■ What you will do:
What follows is a set of entries. Repeat them exactly, but not their pictures.

(Lines of data)
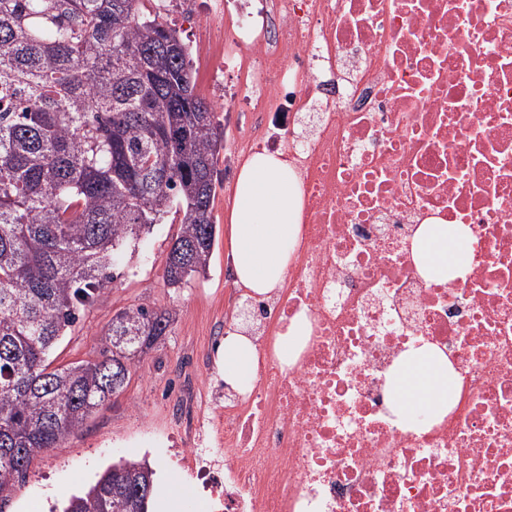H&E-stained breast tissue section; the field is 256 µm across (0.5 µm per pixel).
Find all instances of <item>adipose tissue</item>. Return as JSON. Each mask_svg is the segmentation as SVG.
Segmentation results:
<instances>
[{
    "mask_svg": "<svg viewBox=\"0 0 512 512\" xmlns=\"http://www.w3.org/2000/svg\"><path fill=\"white\" fill-rule=\"evenodd\" d=\"M302 210L296 174L280 155L263 151L241 167L228 227L229 258L239 287L265 295L280 286L289 251L299 238ZM414 250L421 273L433 280L463 276L470 266L468 231L461 224L421 225ZM221 354L225 385L241 394L251 392L259 362L251 339L229 326ZM393 386L398 408L417 407L439 419L458 394L457 377L447 358L426 348L406 356Z\"/></svg>",
    "mask_w": 512,
    "mask_h": 512,
    "instance_id": "obj_1",
    "label": "adipose tissue"
}]
</instances>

■ Task solution:
H&E-stained breast tissue section; the field is 256 µm across (0.5 µm per pixel).
Find all instances of <item>adipose tissue</item>. Return as JSON. Each mask_svg is the segmentation as SVG.
Segmentation results:
<instances>
[{
    "mask_svg": "<svg viewBox=\"0 0 512 512\" xmlns=\"http://www.w3.org/2000/svg\"><path fill=\"white\" fill-rule=\"evenodd\" d=\"M302 210L296 174L280 155L263 151L241 167L228 227L229 258L239 287L265 295L280 286L289 251L299 238ZM414 250L421 273L433 280L463 276L470 266L468 231L461 224L421 225ZM221 354L225 385L241 394L251 392L259 362L251 339L229 326ZM393 386L398 408L417 407L439 419L458 394L457 377L447 358L426 348L406 356Z\"/></svg>",
    "mask_w": 512,
    "mask_h": 512,
    "instance_id": "obj_1",
    "label": "adipose tissue"
}]
</instances>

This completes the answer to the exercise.